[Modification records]
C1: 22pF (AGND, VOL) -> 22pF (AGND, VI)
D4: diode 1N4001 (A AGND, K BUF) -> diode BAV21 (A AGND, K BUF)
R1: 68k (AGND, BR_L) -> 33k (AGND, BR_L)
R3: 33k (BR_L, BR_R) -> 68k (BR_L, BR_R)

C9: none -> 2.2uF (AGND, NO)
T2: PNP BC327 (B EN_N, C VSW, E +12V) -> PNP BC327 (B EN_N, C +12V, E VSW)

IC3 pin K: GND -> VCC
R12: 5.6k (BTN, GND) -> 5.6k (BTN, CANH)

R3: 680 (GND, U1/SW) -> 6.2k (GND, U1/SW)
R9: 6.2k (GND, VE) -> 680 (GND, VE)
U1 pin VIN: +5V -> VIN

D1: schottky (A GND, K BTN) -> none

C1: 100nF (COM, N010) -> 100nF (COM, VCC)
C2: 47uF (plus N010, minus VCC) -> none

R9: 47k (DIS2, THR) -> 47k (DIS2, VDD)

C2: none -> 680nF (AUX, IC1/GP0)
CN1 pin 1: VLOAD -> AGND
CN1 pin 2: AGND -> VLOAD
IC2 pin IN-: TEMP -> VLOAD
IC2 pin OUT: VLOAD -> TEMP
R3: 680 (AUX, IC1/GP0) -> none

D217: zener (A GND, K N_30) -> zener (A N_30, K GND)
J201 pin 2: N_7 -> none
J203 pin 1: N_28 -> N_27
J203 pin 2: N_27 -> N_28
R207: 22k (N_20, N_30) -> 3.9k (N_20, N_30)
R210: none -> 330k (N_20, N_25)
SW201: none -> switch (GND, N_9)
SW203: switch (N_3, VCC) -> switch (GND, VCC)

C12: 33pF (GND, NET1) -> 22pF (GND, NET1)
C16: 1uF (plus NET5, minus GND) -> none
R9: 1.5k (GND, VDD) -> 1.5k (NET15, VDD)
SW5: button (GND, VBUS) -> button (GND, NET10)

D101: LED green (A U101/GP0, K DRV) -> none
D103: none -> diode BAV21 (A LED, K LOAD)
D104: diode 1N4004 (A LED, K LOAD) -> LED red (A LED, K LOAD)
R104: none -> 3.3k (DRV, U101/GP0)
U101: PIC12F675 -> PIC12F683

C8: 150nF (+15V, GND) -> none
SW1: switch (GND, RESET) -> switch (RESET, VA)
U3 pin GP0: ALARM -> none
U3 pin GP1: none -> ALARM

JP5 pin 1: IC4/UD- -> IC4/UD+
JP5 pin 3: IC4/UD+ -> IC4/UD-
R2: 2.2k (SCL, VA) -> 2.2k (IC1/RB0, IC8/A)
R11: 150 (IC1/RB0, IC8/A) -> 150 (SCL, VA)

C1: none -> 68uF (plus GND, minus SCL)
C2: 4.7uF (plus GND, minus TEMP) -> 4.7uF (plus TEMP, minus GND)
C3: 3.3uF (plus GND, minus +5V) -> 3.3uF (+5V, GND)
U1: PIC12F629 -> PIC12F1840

__WORK INSTRUCTION__
Copy out each line of the data that holds the string "diode".

__RESPONSE FOR THIS EXERCISE__
D4: diode 1N4001 (A AGND, K BUF) -> diode BAV21 (A AGND, K BUF)
D103: none -> diode BAV21 (A LED, K LOAD)
D104: diode 1N4004 (A LED, K LOAD) -> LED red (A LED, K LOAD)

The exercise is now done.